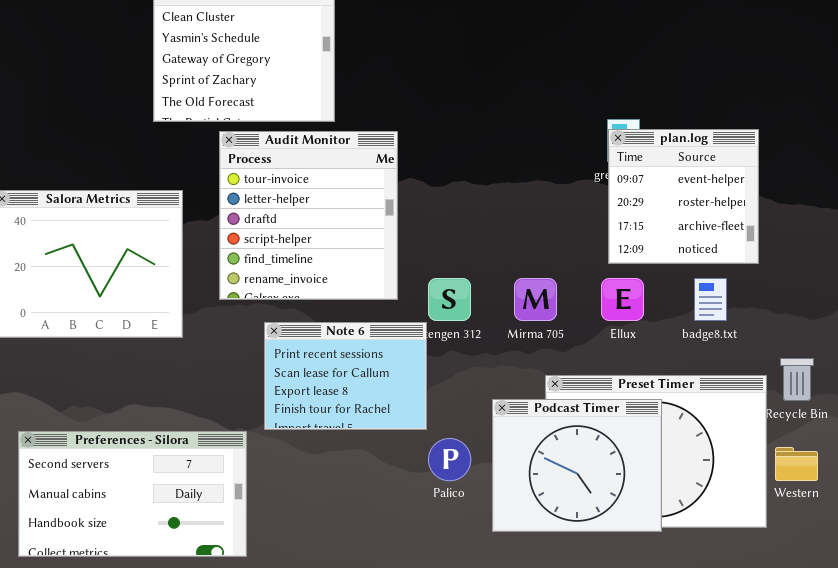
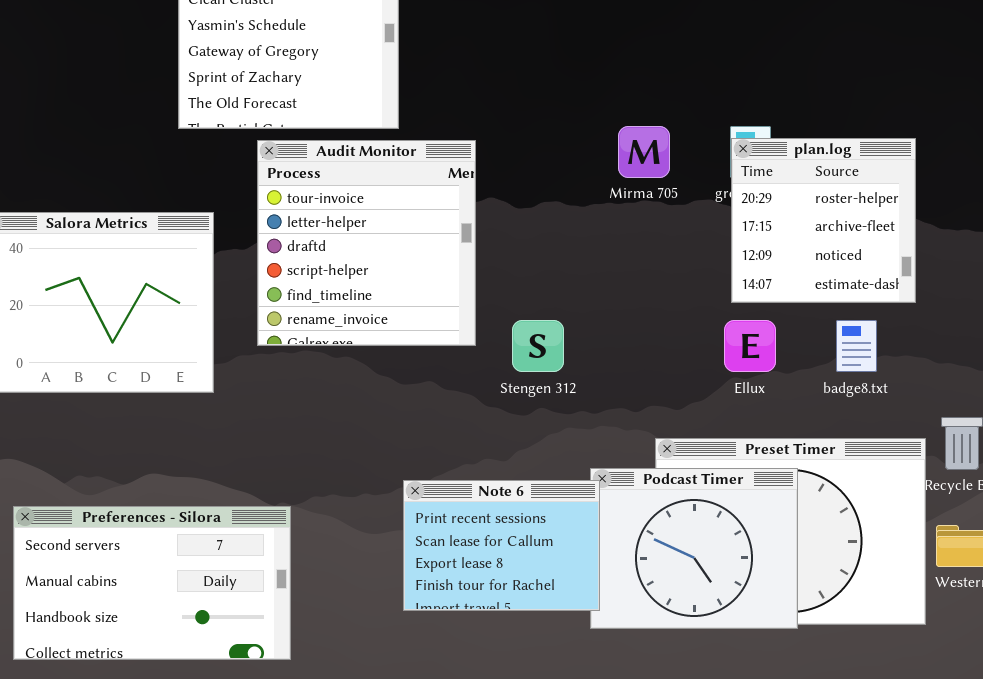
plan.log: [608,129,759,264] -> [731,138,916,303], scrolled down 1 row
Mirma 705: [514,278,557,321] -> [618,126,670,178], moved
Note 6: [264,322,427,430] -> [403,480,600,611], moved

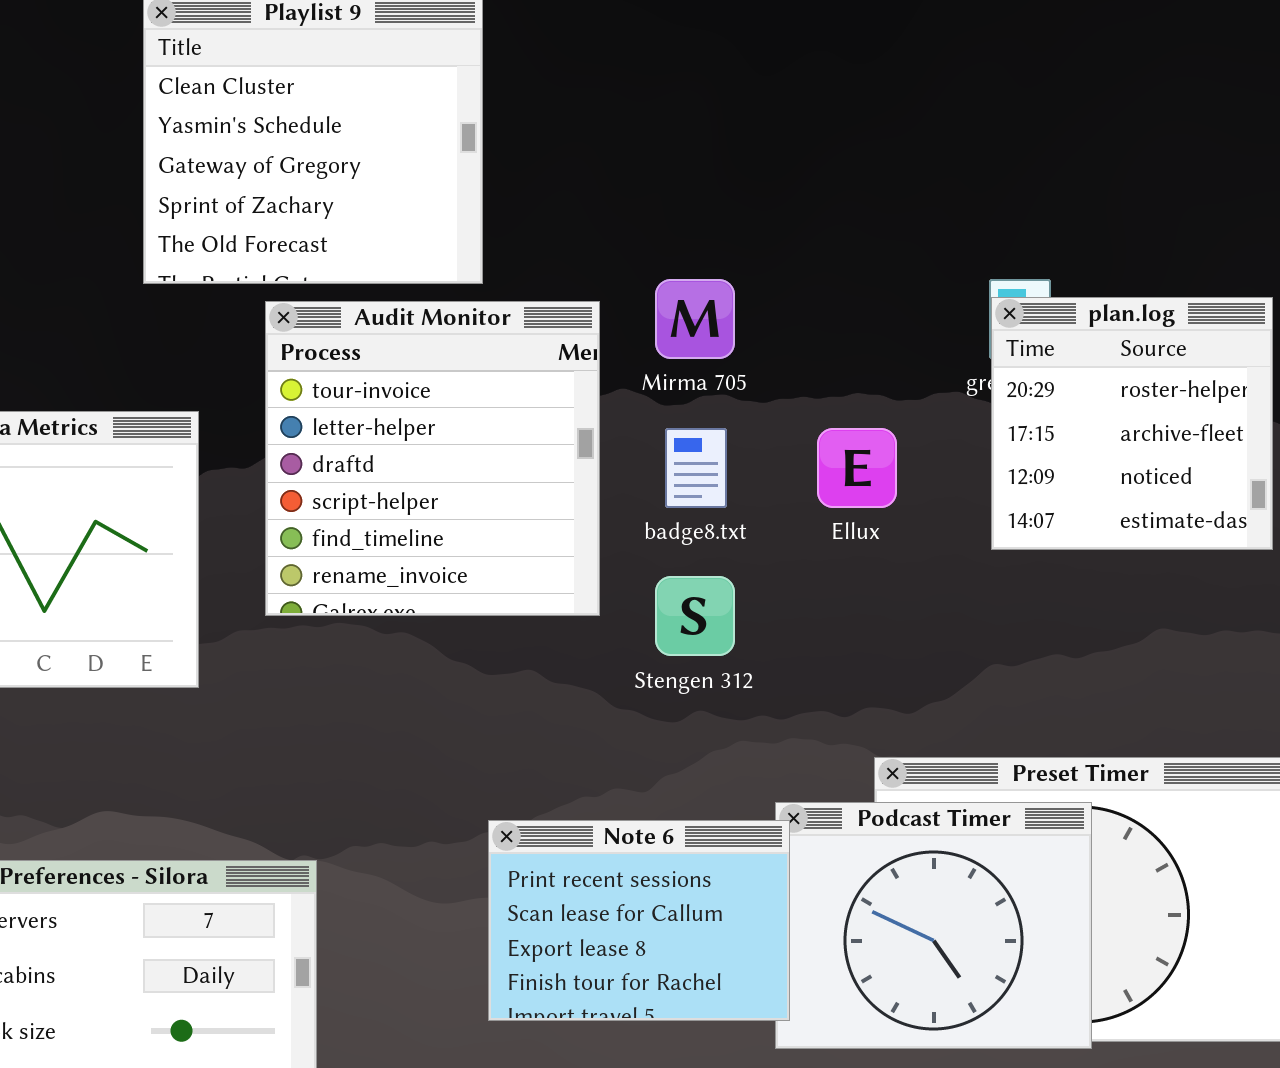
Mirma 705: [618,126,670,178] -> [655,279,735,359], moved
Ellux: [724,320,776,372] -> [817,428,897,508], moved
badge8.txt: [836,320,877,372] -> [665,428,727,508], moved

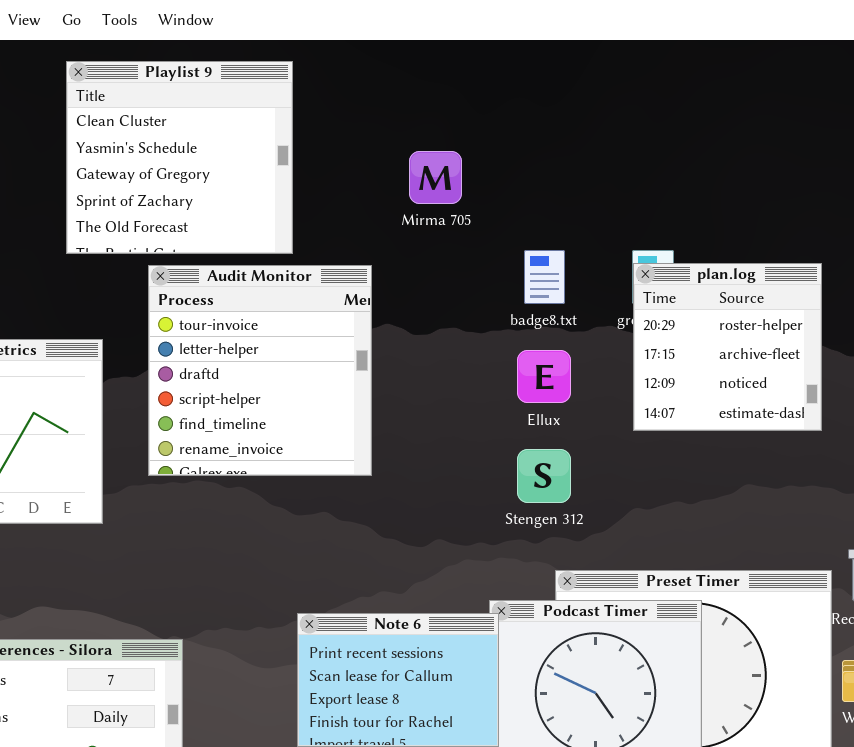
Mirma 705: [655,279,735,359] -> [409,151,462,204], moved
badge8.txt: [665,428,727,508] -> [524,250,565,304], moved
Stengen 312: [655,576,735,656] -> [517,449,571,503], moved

# # #

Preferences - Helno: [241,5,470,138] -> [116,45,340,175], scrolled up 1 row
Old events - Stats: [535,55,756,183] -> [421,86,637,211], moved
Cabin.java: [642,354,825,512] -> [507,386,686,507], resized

# # #

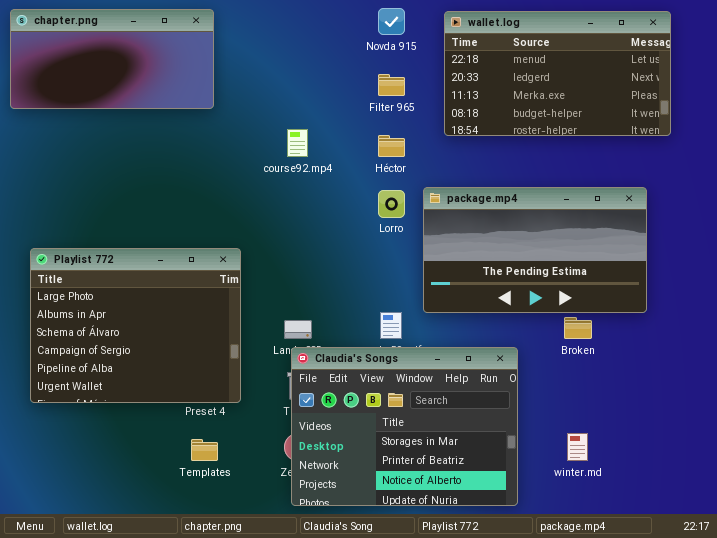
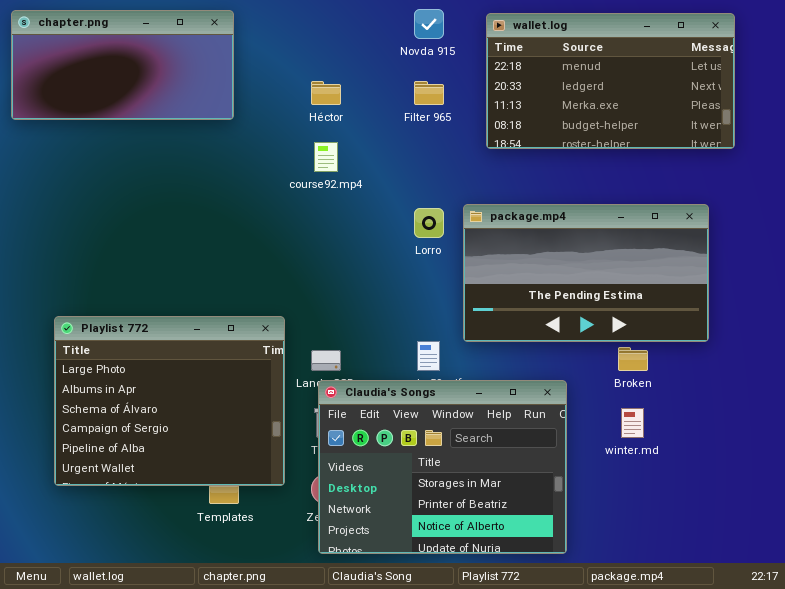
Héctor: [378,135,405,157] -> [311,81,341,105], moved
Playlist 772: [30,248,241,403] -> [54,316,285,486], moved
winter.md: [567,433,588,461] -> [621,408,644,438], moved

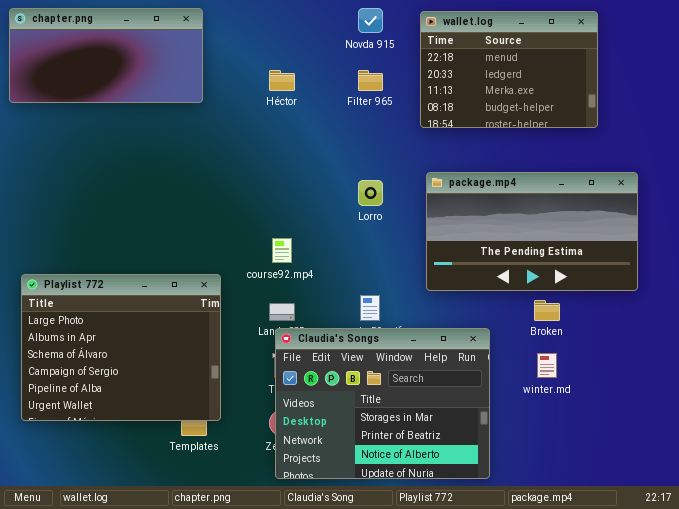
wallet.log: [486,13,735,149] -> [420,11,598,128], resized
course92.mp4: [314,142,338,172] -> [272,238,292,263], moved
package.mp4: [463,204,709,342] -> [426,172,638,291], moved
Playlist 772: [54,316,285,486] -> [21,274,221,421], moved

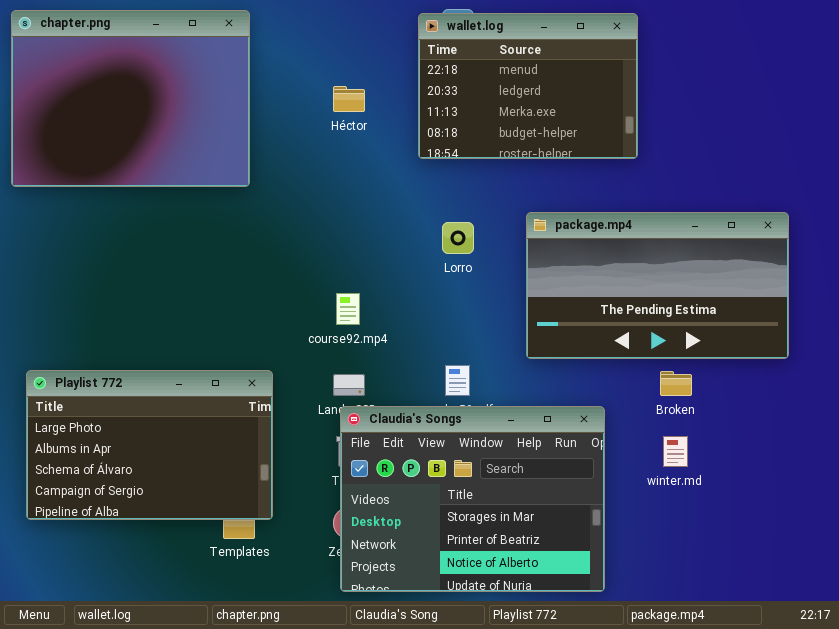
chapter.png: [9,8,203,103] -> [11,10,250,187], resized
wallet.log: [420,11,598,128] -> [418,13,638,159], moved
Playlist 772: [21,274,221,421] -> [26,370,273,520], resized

# # #

__Assigned task__: In the entries above, which lines run from the one with "Playlist 772: [30,248,241,403]" up to and including the one with "Playlist 772: [21,274,221,421]"? Write them out exactly, without the pictures.

__Worked solution__:
Playlist 772: [30,248,241,403] -> [54,316,285,486], moved
winter.md: [567,433,588,461] -> [621,408,644,438], moved

wallet.log: [486,13,735,149] -> [420,11,598,128], resized
course92.mp4: [314,142,338,172] -> [272,238,292,263], moved
package.mp4: [463,204,709,342] -> [426,172,638,291], moved
Playlist 772: [54,316,285,486] -> [21,274,221,421], moved

chapter.png: [9,8,203,103] -> [11,10,250,187], resized
wallet.log: [420,11,598,128] -> [418,13,638,159], moved
Playlist 772: [21,274,221,421] -> [26,370,273,520], resized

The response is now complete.